▶ ASSIGNMENT:
Please set down, exactly as written, the line containing "R5: none -> 3.3k (5V, U3/out)" and every line after it through the end of the records.

▶ DATA PROVIDED:
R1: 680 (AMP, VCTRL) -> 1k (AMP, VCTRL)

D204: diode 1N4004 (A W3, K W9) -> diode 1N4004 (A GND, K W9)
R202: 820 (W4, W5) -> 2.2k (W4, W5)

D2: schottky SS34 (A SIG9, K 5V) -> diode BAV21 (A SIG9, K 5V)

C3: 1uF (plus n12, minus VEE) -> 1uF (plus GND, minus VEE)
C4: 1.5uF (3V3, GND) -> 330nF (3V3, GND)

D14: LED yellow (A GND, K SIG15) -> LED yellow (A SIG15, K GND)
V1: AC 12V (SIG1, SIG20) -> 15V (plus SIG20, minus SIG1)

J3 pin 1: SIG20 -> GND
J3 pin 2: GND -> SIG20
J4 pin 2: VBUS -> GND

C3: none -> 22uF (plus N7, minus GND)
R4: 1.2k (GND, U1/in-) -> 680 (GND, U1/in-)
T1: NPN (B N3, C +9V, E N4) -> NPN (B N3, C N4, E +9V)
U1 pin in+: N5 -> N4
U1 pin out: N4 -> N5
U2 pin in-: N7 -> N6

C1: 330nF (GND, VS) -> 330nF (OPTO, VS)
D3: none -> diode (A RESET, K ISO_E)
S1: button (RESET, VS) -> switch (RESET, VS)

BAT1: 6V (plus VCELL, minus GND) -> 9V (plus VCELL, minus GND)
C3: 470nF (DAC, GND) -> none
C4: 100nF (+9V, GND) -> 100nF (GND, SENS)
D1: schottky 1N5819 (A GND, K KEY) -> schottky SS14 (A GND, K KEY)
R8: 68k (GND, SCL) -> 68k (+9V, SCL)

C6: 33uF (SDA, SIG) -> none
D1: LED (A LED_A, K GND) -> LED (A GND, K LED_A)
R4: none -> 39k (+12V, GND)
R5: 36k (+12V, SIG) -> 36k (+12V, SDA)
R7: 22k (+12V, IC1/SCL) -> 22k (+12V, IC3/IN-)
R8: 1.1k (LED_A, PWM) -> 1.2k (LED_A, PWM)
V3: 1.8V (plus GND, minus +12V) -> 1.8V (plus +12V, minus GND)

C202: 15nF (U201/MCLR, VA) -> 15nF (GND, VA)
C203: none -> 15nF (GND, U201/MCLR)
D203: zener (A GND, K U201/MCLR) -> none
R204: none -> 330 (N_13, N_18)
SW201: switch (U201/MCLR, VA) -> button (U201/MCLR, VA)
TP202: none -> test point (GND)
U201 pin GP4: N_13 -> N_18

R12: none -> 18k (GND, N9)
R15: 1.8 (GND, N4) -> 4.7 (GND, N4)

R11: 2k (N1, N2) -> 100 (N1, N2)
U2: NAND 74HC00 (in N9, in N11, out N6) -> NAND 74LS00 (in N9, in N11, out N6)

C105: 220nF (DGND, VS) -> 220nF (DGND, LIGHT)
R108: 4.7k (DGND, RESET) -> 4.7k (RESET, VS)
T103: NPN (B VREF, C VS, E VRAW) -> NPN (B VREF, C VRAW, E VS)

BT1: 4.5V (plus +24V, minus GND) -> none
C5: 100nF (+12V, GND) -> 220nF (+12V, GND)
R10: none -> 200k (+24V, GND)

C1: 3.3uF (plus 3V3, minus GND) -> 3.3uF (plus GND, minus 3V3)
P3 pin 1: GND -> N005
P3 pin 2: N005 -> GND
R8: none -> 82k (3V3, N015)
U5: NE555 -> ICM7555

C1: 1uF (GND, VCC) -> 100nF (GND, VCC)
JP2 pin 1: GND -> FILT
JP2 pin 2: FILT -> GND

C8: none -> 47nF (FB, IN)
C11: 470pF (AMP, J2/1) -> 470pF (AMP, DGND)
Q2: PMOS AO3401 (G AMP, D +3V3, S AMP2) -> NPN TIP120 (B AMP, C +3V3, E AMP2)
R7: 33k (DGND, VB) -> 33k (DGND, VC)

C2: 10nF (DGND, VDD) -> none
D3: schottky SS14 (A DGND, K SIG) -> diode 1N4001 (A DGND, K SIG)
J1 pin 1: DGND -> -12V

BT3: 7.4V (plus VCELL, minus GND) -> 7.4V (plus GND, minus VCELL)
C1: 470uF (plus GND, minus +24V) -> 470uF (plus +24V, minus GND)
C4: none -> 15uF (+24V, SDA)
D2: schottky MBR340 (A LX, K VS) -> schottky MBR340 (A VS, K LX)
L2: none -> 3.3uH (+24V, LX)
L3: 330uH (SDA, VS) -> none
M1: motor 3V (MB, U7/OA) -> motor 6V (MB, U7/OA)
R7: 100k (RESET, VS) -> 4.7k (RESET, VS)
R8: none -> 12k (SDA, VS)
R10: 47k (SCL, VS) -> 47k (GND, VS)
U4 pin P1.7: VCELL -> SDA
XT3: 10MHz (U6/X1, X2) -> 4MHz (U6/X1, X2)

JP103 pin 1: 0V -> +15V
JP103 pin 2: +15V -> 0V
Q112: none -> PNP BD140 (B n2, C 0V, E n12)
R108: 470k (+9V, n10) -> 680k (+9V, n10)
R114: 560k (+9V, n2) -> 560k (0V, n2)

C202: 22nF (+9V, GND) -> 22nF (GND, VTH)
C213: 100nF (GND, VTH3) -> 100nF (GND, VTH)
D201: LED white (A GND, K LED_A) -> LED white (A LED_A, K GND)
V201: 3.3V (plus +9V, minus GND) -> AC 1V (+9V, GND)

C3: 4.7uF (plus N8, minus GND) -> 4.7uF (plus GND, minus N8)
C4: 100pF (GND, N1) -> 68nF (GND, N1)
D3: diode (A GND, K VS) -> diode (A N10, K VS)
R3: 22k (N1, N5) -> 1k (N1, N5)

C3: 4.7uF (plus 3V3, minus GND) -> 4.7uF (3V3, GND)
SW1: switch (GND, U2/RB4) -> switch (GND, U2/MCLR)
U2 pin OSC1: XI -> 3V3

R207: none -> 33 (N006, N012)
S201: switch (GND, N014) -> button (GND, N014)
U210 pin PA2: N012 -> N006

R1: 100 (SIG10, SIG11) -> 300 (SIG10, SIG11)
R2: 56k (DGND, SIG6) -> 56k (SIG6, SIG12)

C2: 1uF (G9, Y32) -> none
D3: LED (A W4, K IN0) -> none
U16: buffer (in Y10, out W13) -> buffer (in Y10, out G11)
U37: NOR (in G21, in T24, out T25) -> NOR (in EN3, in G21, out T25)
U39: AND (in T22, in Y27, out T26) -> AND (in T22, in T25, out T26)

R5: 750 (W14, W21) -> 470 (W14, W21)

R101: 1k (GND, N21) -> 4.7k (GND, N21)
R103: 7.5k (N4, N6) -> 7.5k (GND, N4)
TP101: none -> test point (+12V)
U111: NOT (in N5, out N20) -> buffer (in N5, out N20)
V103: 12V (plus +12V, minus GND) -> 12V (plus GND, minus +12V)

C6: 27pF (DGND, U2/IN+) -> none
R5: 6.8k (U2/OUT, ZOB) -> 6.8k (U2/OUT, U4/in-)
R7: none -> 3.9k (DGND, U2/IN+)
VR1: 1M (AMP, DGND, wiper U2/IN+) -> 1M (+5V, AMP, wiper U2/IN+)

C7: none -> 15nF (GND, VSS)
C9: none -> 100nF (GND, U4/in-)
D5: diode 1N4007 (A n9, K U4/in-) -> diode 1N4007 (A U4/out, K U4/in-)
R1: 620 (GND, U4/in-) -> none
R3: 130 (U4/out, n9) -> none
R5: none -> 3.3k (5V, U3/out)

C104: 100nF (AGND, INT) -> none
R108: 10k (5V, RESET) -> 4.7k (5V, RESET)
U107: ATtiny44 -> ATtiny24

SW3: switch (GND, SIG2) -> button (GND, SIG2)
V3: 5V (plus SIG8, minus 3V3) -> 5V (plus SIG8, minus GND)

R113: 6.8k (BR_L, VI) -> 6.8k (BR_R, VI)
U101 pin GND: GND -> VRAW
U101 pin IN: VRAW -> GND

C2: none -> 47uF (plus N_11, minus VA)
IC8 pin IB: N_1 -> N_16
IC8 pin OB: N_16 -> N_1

▶ EXERCISE SOLUTION:
R5: none -> 3.3k (5V, U3/out)

C104: 100nF (AGND, INT) -> none
R108: 10k (5V, RESET) -> 4.7k (5V, RESET)
U107: ATtiny44 -> ATtiny24

SW3: switch (GND, SIG2) -> button (GND, SIG2)
V3: 5V (plus SIG8, minus 3V3) -> 5V (plus SIG8, minus GND)

R113: 6.8k (BR_L, VI) -> 6.8k (BR_R, VI)
U101 pin GND: GND -> VRAW
U101 pin IN: VRAW -> GND

C2: none -> 47uF (plus N_11, minus VA)
IC8 pin IB: N_1 -> N_16
IC8 pin OB: N_16 -> N_1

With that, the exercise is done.